(Problem description): The finished copy should hold every entry exactly as given, and no pictures.
--- START ---
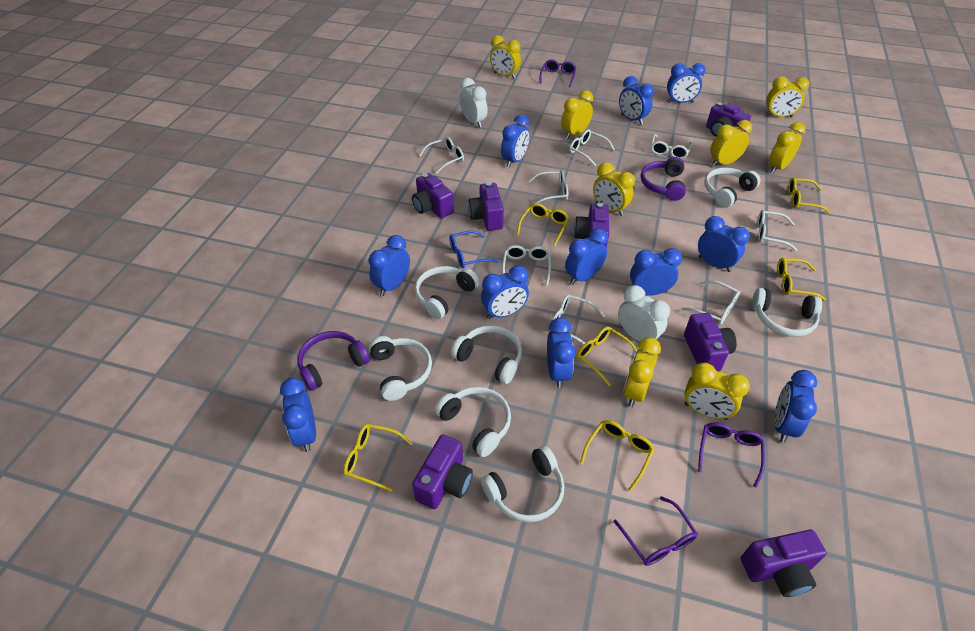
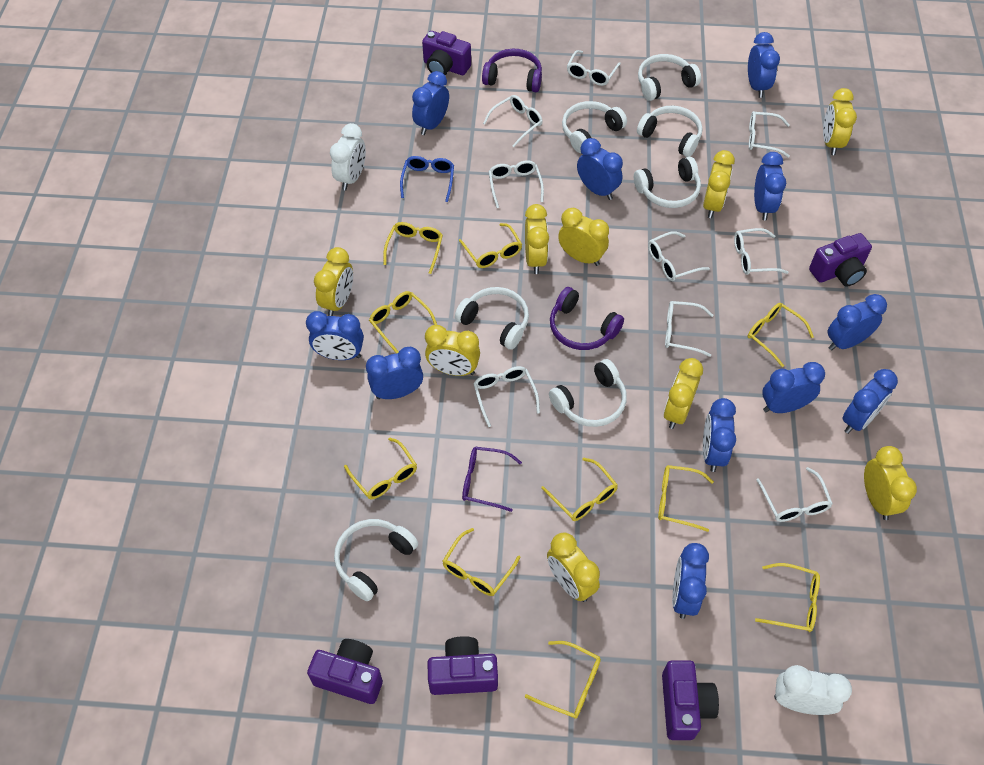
purple camera: 7 -> 5
purple glasses: 3 -> 1
white glasses: 8 -> 9
yellow clock: 8 -> 9
yellow glasses: 6 -> 10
--- END ---
(Solved exercise):
purple camera: 7 -> 5
purple glasses: 3 -> 1
white glasses: 8 -> 9
yellow clock: 8 -> 9
yellow glasses: 6 -> 10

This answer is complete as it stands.